▶ _PROBLEM_: Return the lines that run from the line containing "KEYS2 pin K1: D3 -> D1" through the end of the entries, both ends included. Leave out all pictures.

+++ THE DATA +++

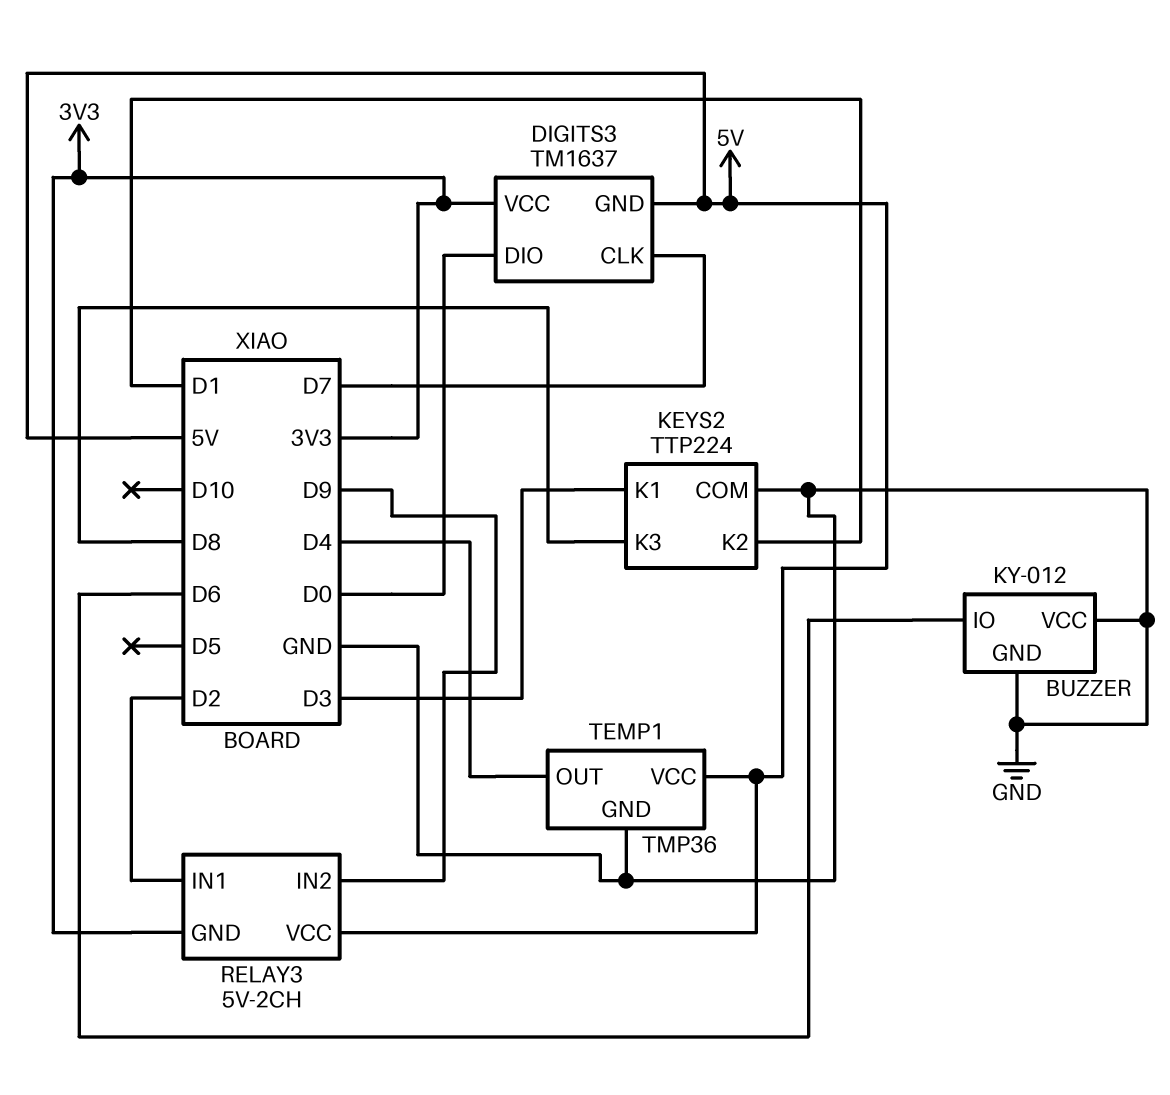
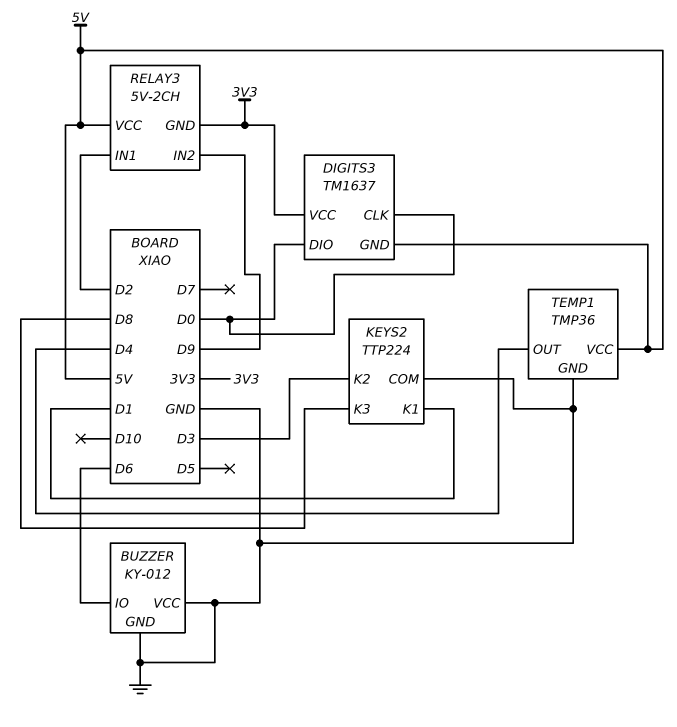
DIGITS3 pin CLK: D7 -> D0
KEYS2 pin K1: D3 -> D1
KEYS2 pin K2: D1 -> D3

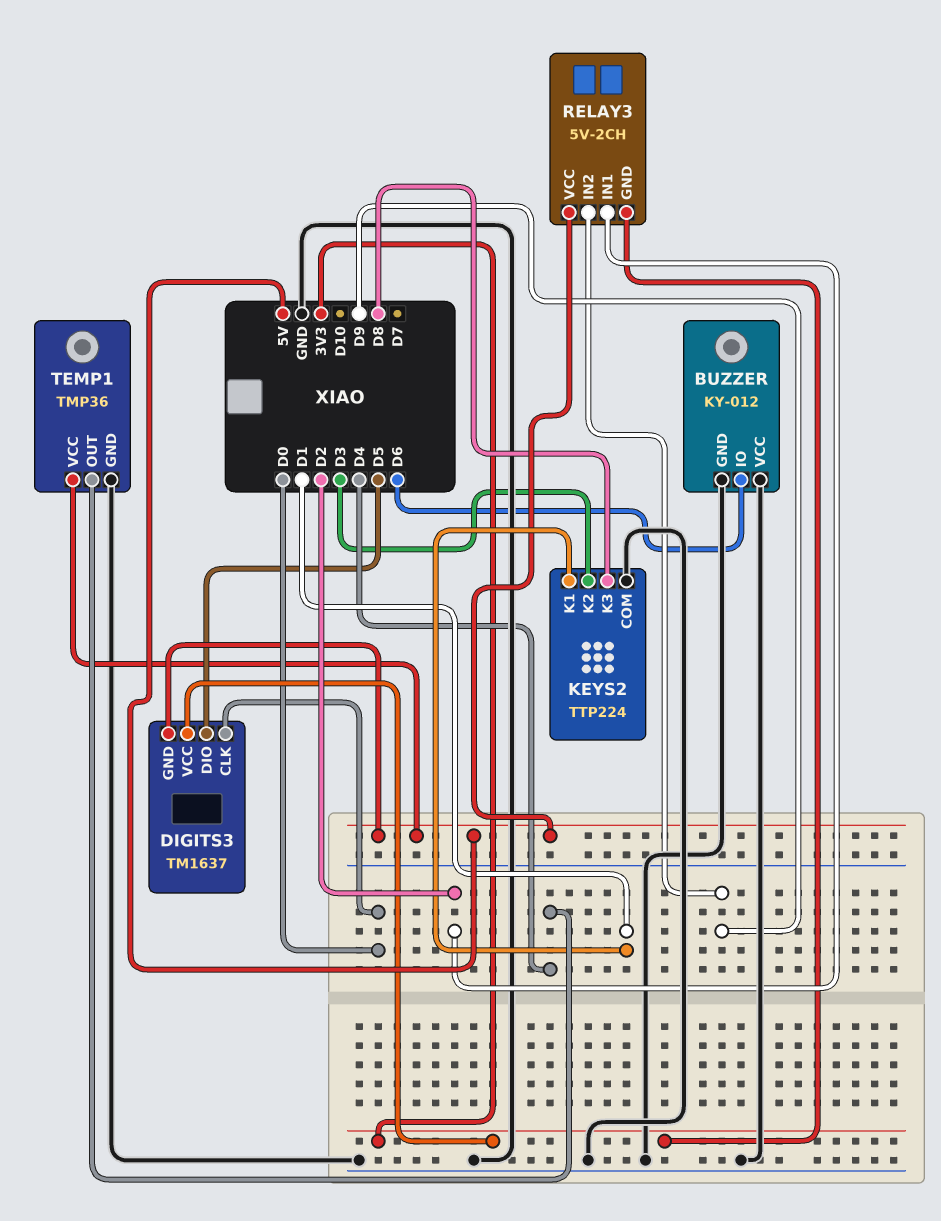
DIGITS3 pin DIO: D0 -> D5

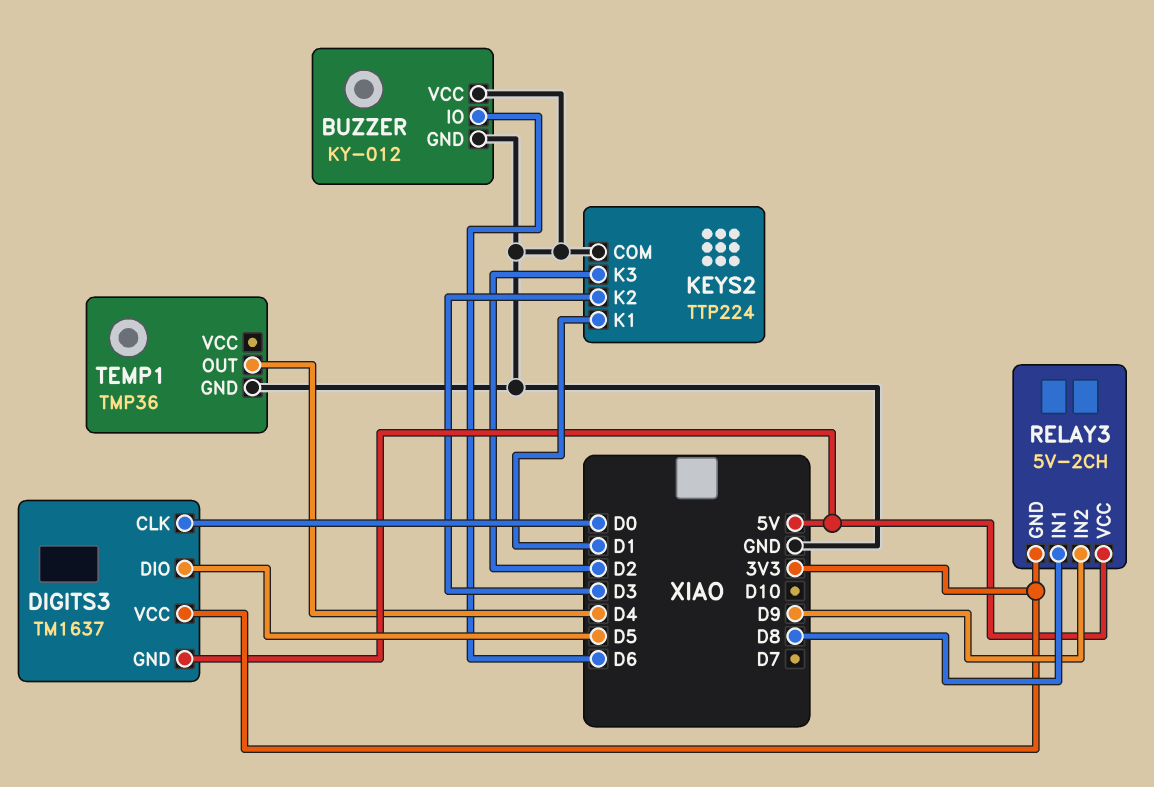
KEYS2 pin K3: D8 -> D2
RELAY3 pin IN1: D2 -> D8
TEMP1 pin VCC: 5V -> none

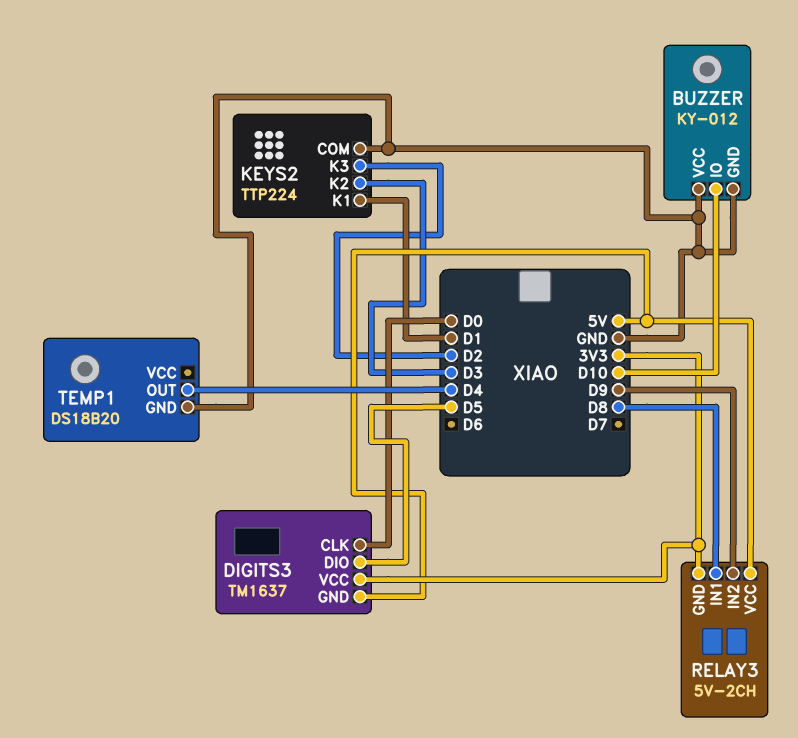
BUZZER pin IO: D6 -> D10
TEMP1: TMP36 -> DS18B20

+++

▶ _RESULT_:
KEYS2 pin K1: D3 -> D1
KEYS2 pin K2: D1 -> D3

DIGITS3 pin DIO: D0 -> D5

KEYS2 pin K3: D8 -> D2
RELAY3 pin IN1: D2 -> D8
TEMP1 pin VCC: 5V -> none

BUZZER pin IO: D6 -> D10
TEMP1: TMP36 -> DS18B20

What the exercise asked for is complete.